__Task details__: Transcribe all of the material below word for word, line by line, without changing anything.

[START Data lines]

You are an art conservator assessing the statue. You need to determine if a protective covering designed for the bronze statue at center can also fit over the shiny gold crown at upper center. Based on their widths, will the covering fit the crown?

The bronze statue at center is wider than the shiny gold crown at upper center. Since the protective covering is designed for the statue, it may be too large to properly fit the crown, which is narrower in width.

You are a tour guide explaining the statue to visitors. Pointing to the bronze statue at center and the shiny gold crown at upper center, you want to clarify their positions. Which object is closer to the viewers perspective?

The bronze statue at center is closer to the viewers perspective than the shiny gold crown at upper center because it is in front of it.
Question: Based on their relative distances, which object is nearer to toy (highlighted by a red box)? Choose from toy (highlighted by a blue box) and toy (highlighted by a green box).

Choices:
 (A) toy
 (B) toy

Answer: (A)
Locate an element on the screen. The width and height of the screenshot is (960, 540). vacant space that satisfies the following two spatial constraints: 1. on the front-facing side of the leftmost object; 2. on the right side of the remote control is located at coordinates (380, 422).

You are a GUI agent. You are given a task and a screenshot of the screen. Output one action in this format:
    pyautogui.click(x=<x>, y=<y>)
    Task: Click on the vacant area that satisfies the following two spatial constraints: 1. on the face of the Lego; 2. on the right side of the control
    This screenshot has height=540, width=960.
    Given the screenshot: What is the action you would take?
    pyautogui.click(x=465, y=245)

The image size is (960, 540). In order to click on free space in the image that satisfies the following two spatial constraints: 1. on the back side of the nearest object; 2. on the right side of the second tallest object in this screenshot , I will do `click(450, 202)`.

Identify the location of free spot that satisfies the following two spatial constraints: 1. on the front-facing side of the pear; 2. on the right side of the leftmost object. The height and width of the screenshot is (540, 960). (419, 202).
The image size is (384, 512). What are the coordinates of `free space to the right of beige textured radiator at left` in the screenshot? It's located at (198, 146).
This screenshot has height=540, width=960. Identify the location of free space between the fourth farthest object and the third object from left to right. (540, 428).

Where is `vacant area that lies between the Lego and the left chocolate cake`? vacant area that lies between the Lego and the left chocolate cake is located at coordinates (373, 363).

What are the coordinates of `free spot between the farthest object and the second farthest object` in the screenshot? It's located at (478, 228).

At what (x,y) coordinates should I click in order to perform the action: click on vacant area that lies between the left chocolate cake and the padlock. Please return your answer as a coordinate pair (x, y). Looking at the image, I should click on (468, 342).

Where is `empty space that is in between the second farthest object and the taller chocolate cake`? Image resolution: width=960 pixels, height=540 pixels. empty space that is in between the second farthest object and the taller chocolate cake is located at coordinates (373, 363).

[END Data lines]

__Response below__:
You are an art conservator assessing the statue. You need to determine if a protective covering designed for the bronze statue at center can also fit over the shiny gold crown at upper center. Based on their widths, will the covering fit the crown?

The bronze statue at center is wider than the shiny gold crown at upper center. Since the protective covering is designed for the statue, it may be too large to properly fit the crown, which is narrower in width.

You are a tour guide explaining the statue to visitors. Pointing to the bronze statue at center and the shiny gold crown at upper center, you want to clarify their positions. Which object is closer to the viewers perspective?

The bronze statue at center is closer to the viewers perspective than the shiny gold crown at upper center because it is in front of it.
Question: Based on their relative distances, which object is nearer to toy (highlighted by a red box)? Choose from toy (highlighted by a blue box) and toy (highlighted by a green box).

Choices:
 (A) toy
 (B) toy

Answer: (A)
Locate an element on the screen. The width and height of the screenshot is (960, 540). vacant space that satisfies the following two spatial constraints: 1. on the front-facing side of the leftmost object; 2. on the right side of the remote control is located at coordinates (380, 422).

You are a GUI agent. You are given a task and a screenshot of the screen. Output one action in this format:
    pyautogui.click(x=<x>, y=<y>)
    Task: Click on the vacant area that satisfies the following two spatial constraints: 1. on the face of the Lego; 2. on the right side of the control
    This screenshot has height=540, width=960.
    Given the screenshot: What is the action you would take?
    pyautogui.click(x=465, y=245)

The image size is (960, 540). In order to click on free space in the image that satisfies the following two spatial constraints: 1. on the back side of the nearest object; 2. on the right side of the second tallest object in this screenshot , I will do `click(450, 202)`.

Identify the location of free spot that satisfies the following two spatial constraints: 1. on the front-facing side of the pear; 2. on the right side of the leftmost object. The height and width of the screenshot is (540, 960). (419, 202).
The image size is (384, 512). What are the coordinates of `free space to the right of beige textured radiator at left` in the screenshot? It's located at (198, 146).
This screenshot has height=540, width=960. Identify the location of free space between the fourth farthest object and the third object from left to right. (540, 428).

Where is `vacant area that lies between the Lego and the left chocolate cake`? vacant area that lies between the Lego and the left chocolate cake is located at coordinates (373, 363).

What are the coordinates of `free spot between the farthest object and the second farthest object` in the screenshot? It's located at (478, 228).

At what (x,y) coordinates should I click in order to perform the action: click on vacant area that lies between the left chocolate cake and the padlock. Please return your answer as a coordinate pair (x, y). Looking at the image, I should click on (468, 342).

Where is `empty space that is in between the second farthest object and the taller chocolate cake`? Image resolution: width=960 pixels, height=540 pixels. empty space that is in between the second farthest object and the taller chocolate cake is located at coordinates (373, 363).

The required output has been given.